(Task details)
Give the entries back exactly, dropping each image.

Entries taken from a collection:

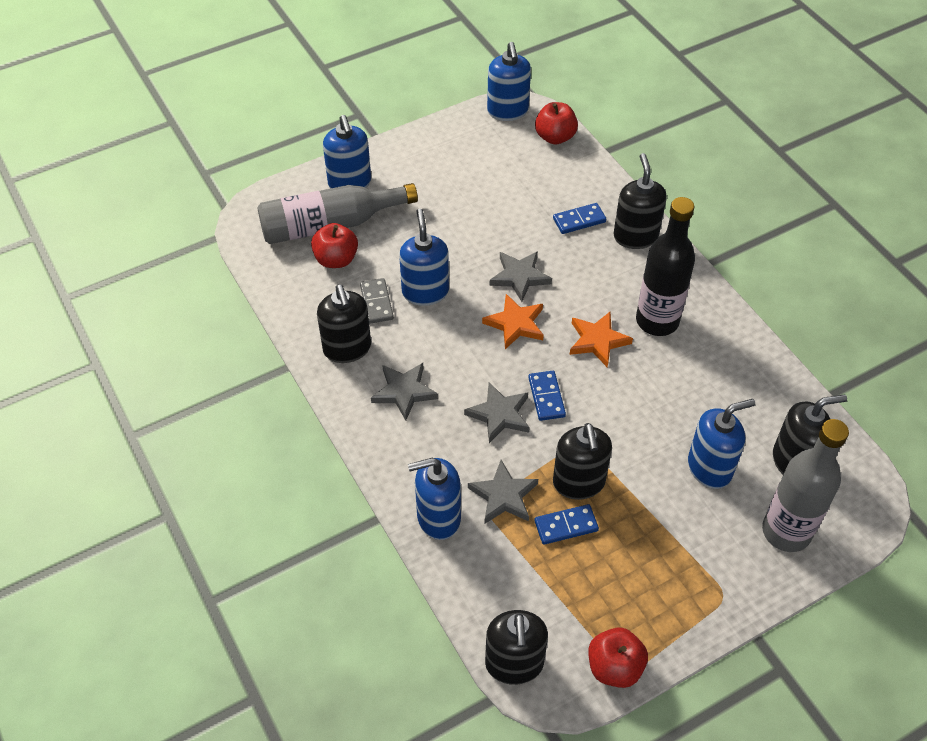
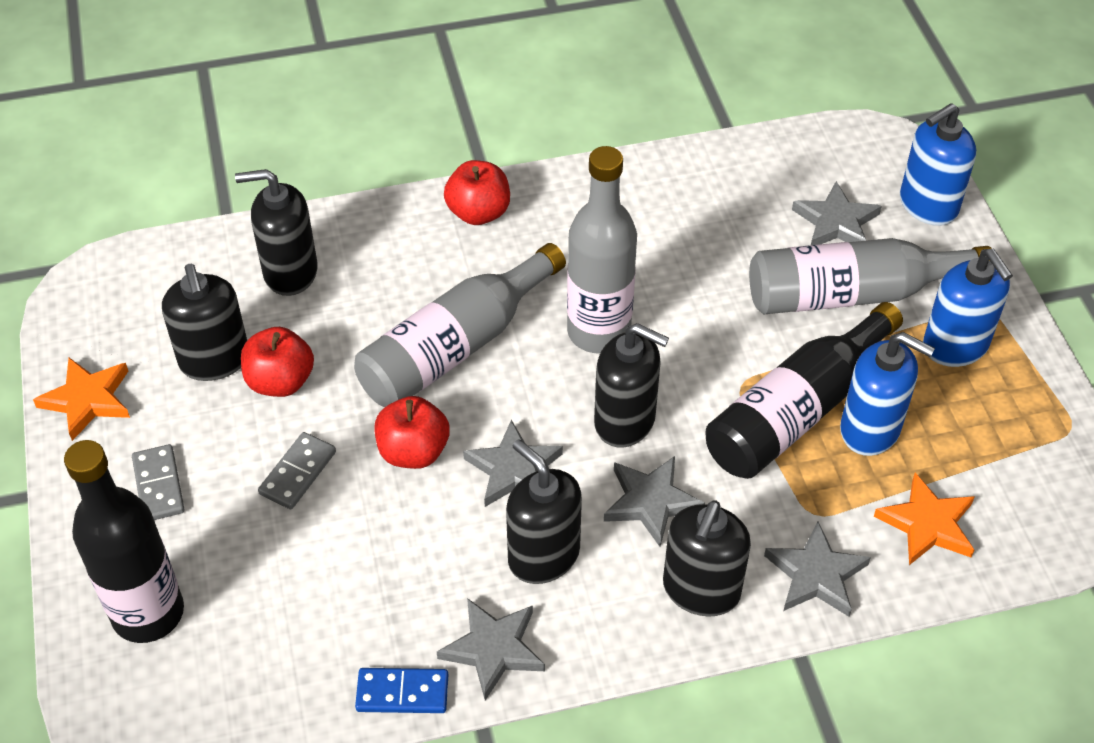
black bottle: 1 -> 2
blue domino: 3 -> 1
blue soap dispenser: 5 -> 3
grey bottle: 2 -> 3
grey domino: 1 -> 2
grey star: 4 -> 5

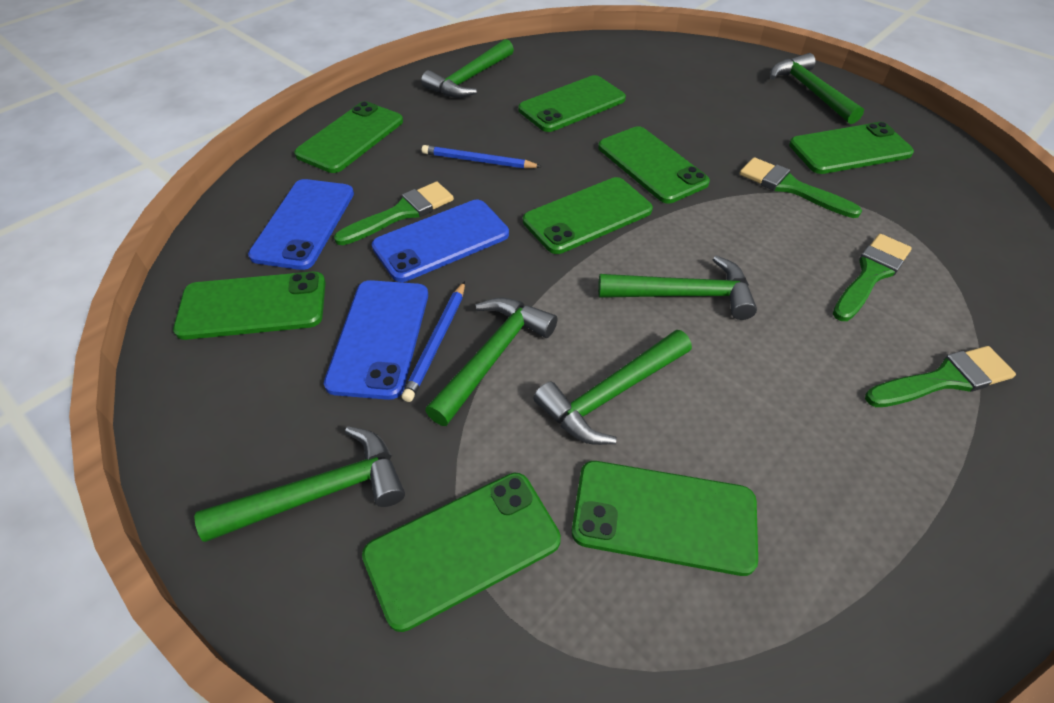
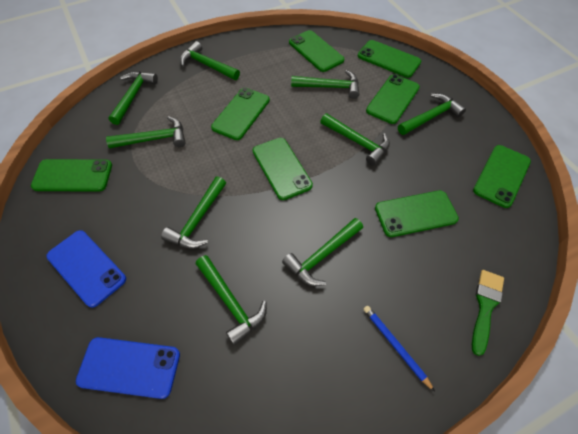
blue pencil: 2 -> 1
blue phone: 3 -> 2
green brush: 4 -> 1
green hammer: 6 -> 9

(Response box)
black bottle: 1 -> 2
blue domino: 3 -> 1
blue soap dispenser: 5 -> 3
grey bottle: 2 -> 3
grey domino: 1 -> 2
grey star: 4 -> 5

blue pencil: 2 -> 1
blue phone: 3 -> 2
green brush: 4 -> 1
green hammer: 6 -> 9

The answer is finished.